Task directions -> Please repeat the entries exactly as they appear and omit any images.
====== Study material ======
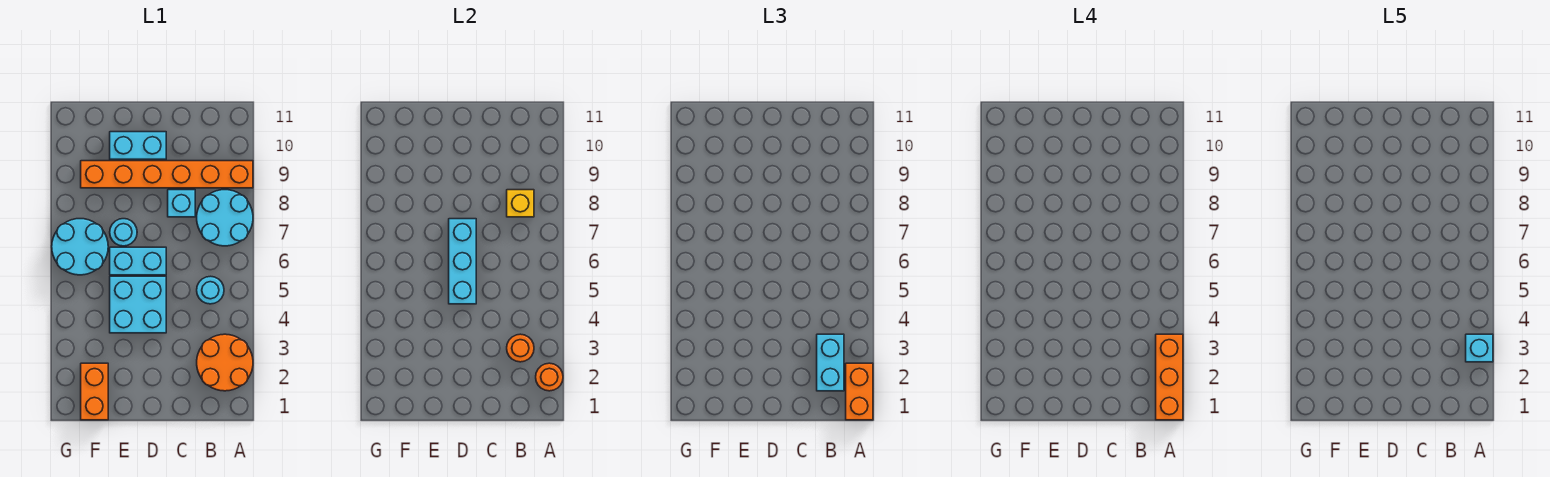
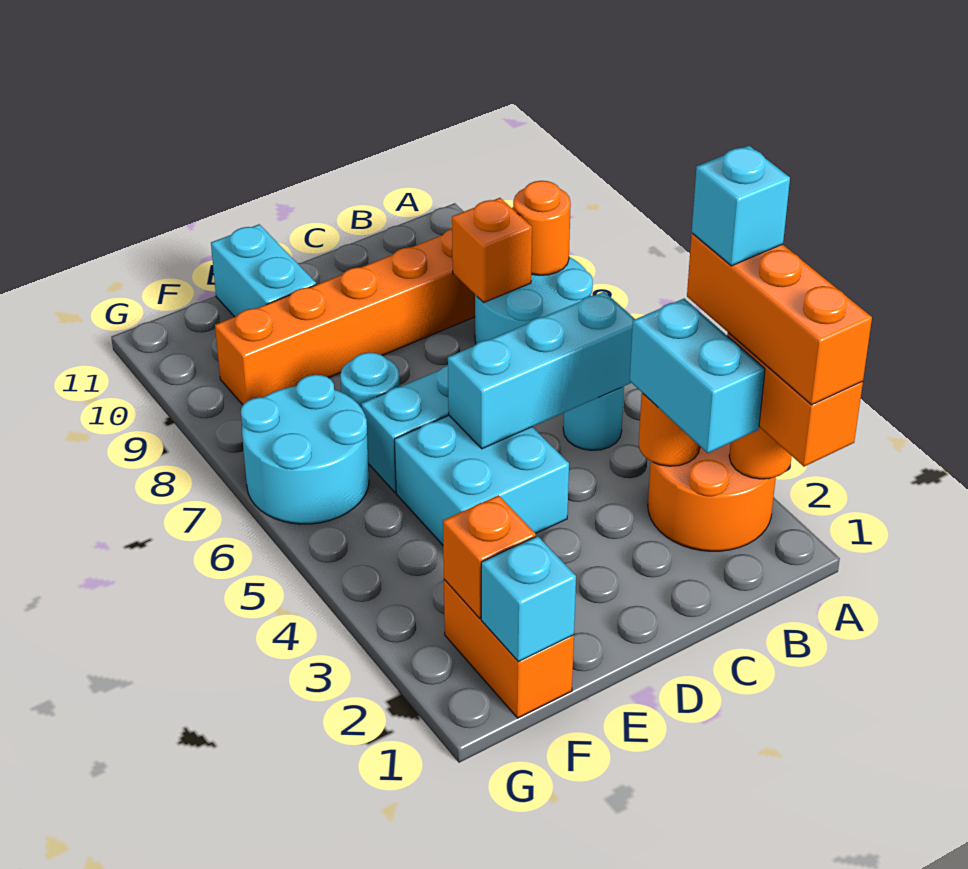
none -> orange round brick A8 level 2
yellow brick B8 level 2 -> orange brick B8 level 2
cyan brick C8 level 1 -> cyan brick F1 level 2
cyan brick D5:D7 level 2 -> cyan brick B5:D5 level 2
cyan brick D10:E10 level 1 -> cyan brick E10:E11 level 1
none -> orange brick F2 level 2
======
Your response ->
none -> orange round brick A8 level 2
yellow brick B8 level 2 -> orange brick B8 level 2
cyan brick C8 level 1 -> cyan brick F1 level 2
cyan brick D5:D7 level 2 -> cyan brick B5:D5 level 2
cyan brick D10:E10 level 1 -> cyan brick E10:E11 level 1
none -> orange brick F2 level 2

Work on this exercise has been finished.